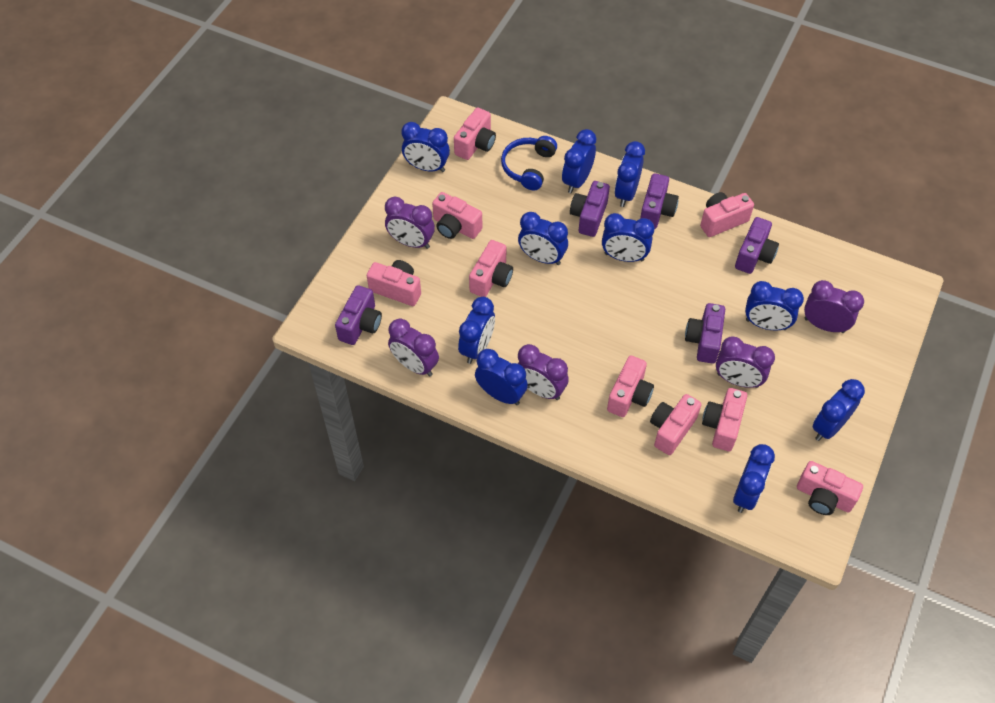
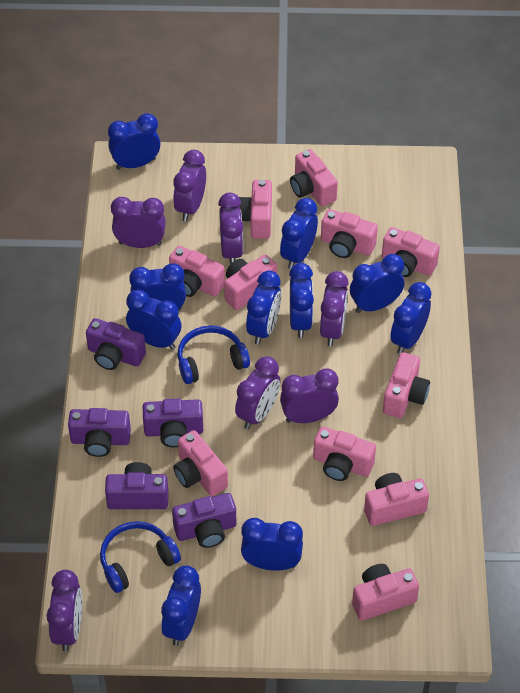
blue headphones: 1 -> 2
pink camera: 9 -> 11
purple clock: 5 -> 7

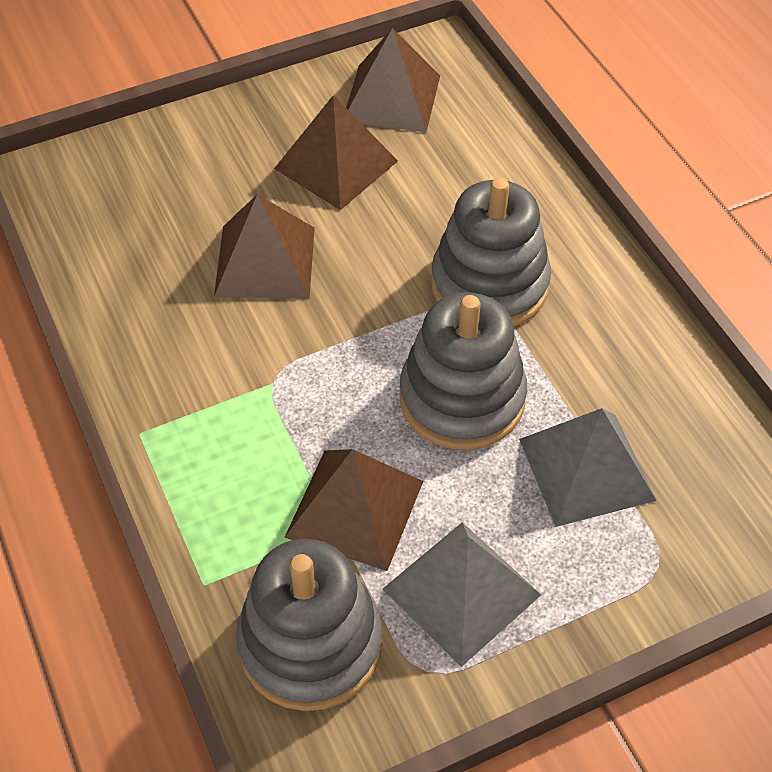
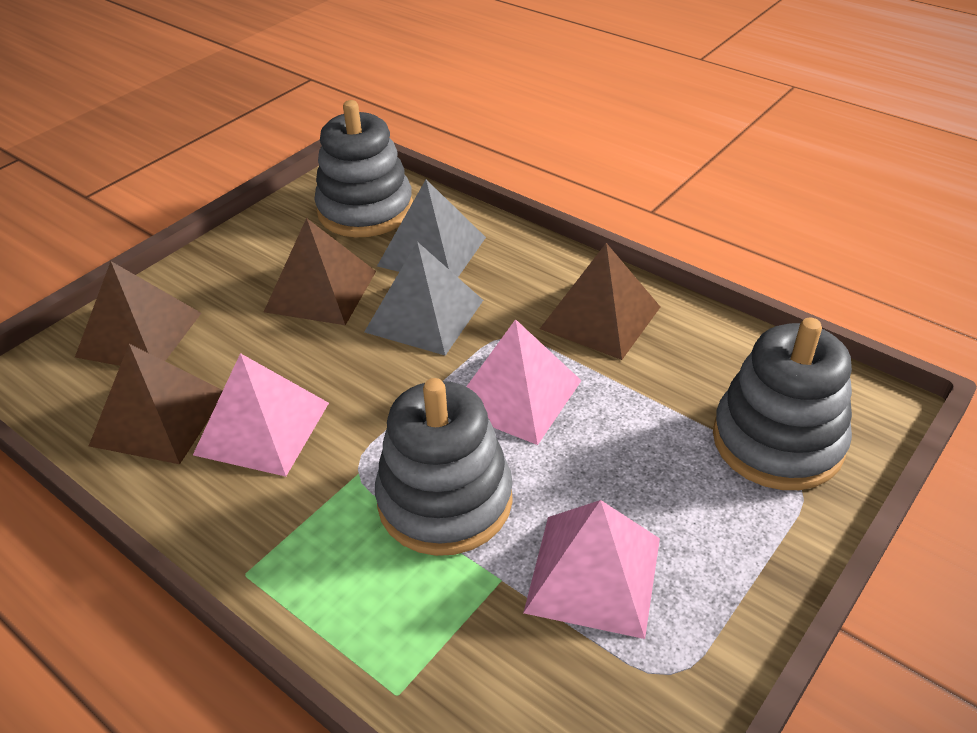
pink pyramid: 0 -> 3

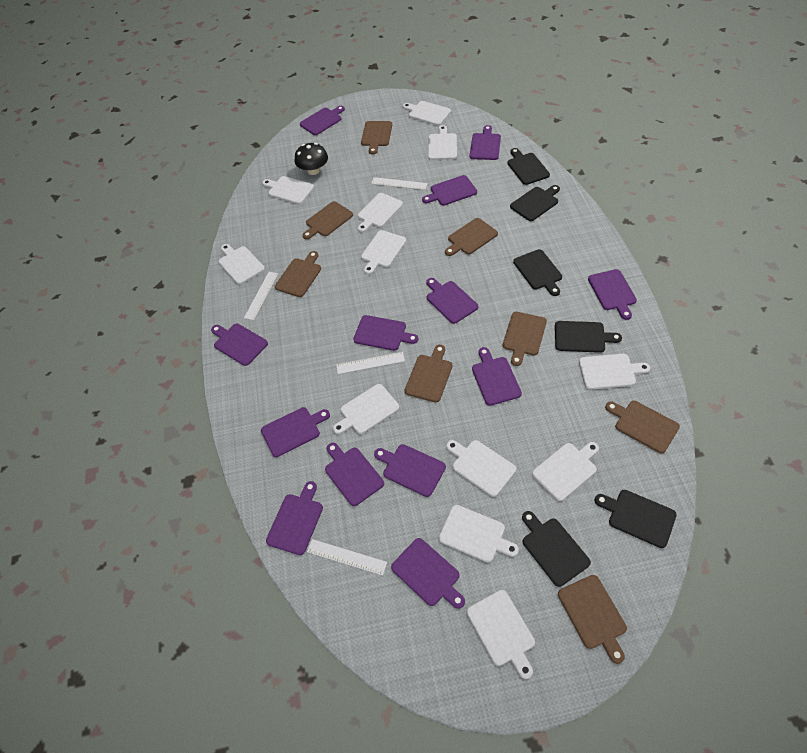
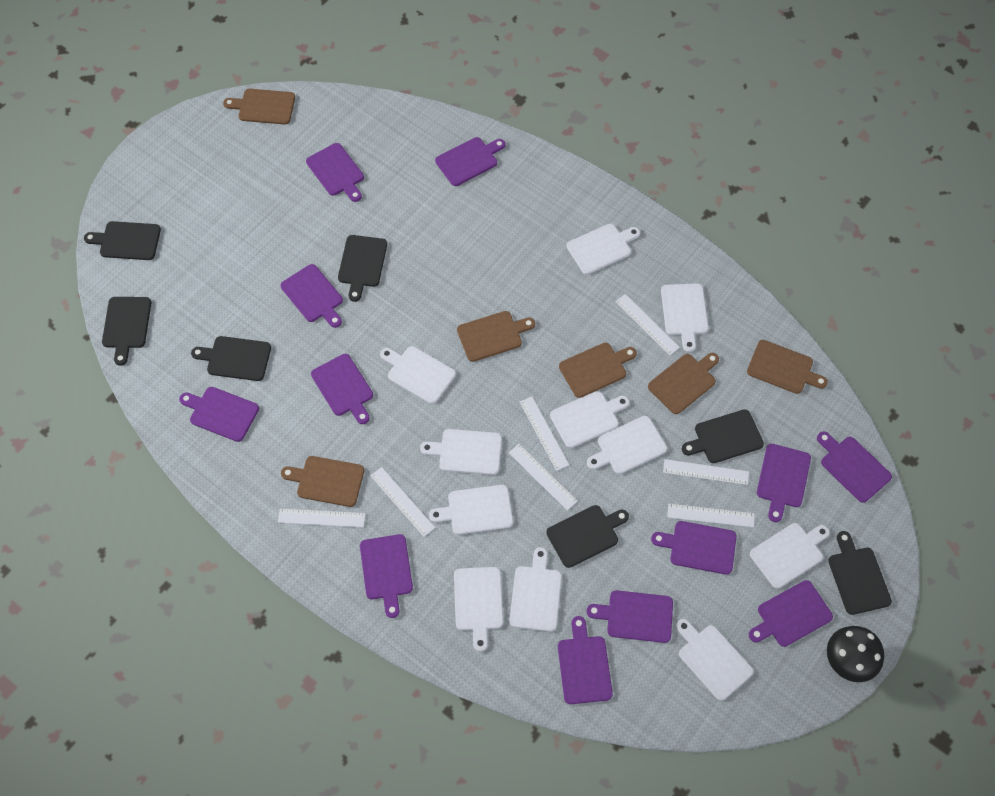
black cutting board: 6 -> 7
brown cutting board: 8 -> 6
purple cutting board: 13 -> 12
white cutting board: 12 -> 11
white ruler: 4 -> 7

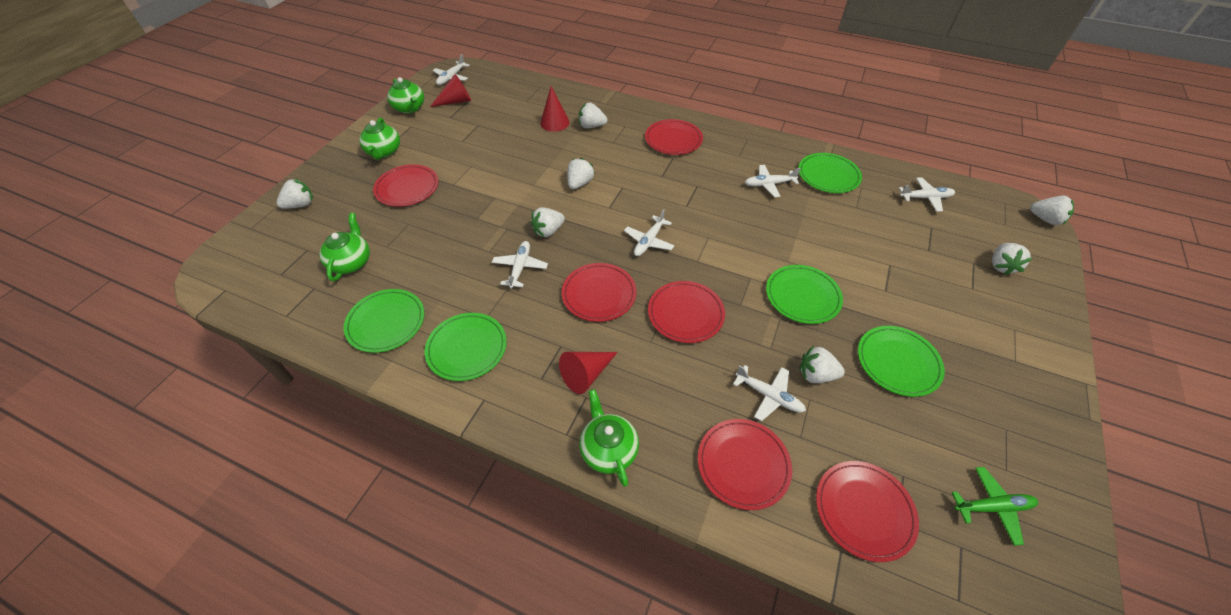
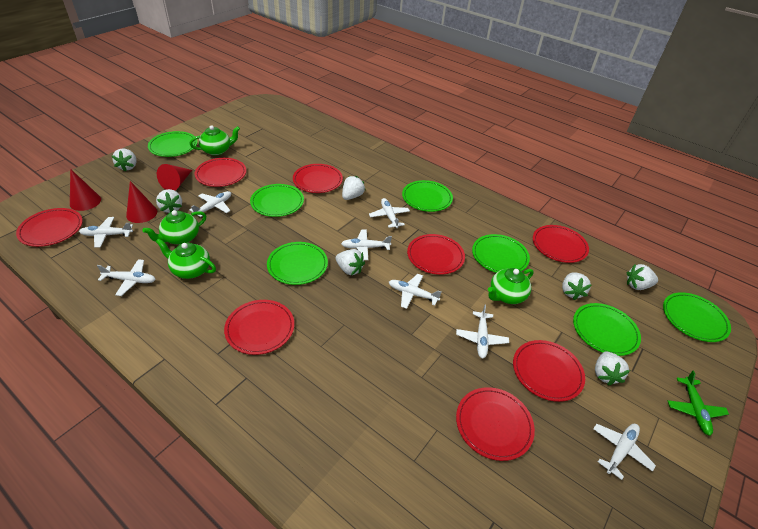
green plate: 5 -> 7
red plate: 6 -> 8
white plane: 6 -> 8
--
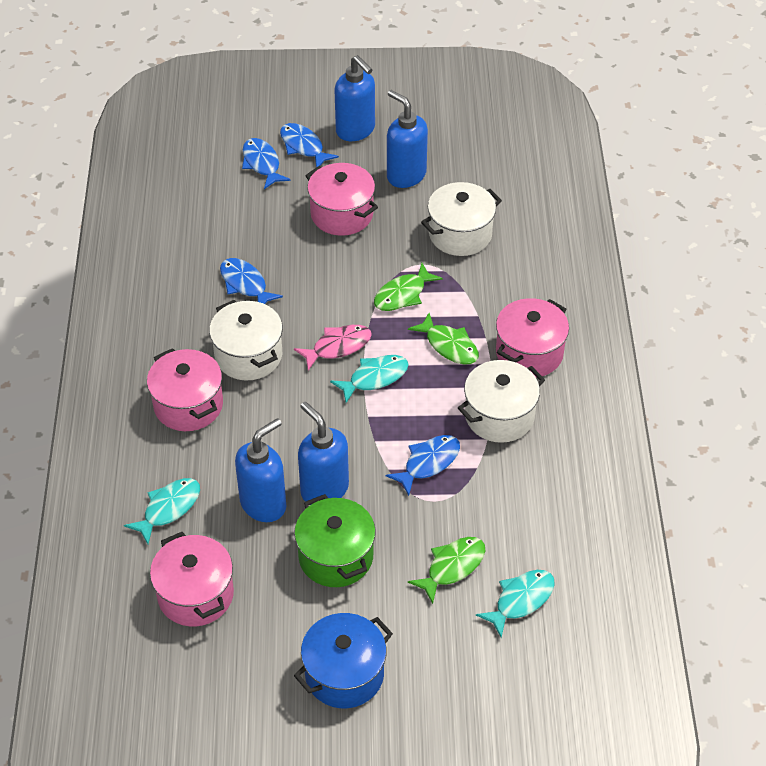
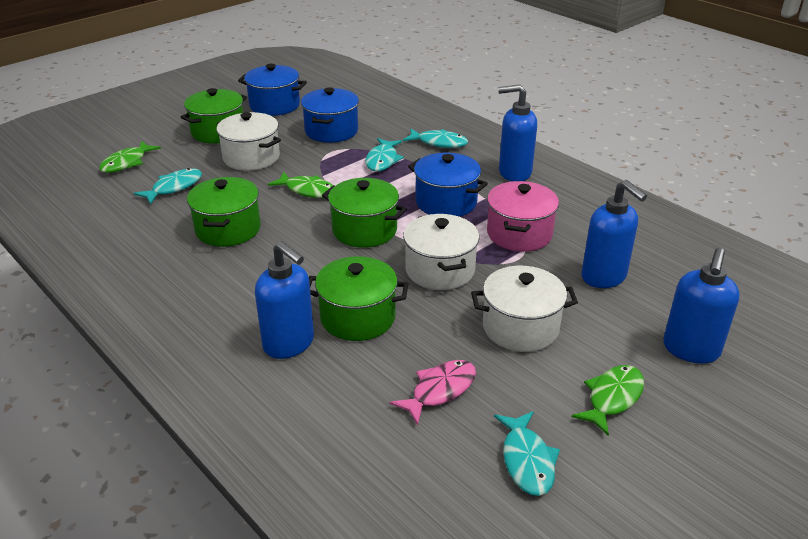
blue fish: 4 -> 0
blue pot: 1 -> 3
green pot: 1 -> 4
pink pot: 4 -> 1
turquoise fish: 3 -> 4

Task to carry out
Where does the word "pink" appear in the listing? List each line that holds it.

Response
pink camera: 9 -> 11
pink pyramid: 0 -> 3
pink pot: 4 -> 1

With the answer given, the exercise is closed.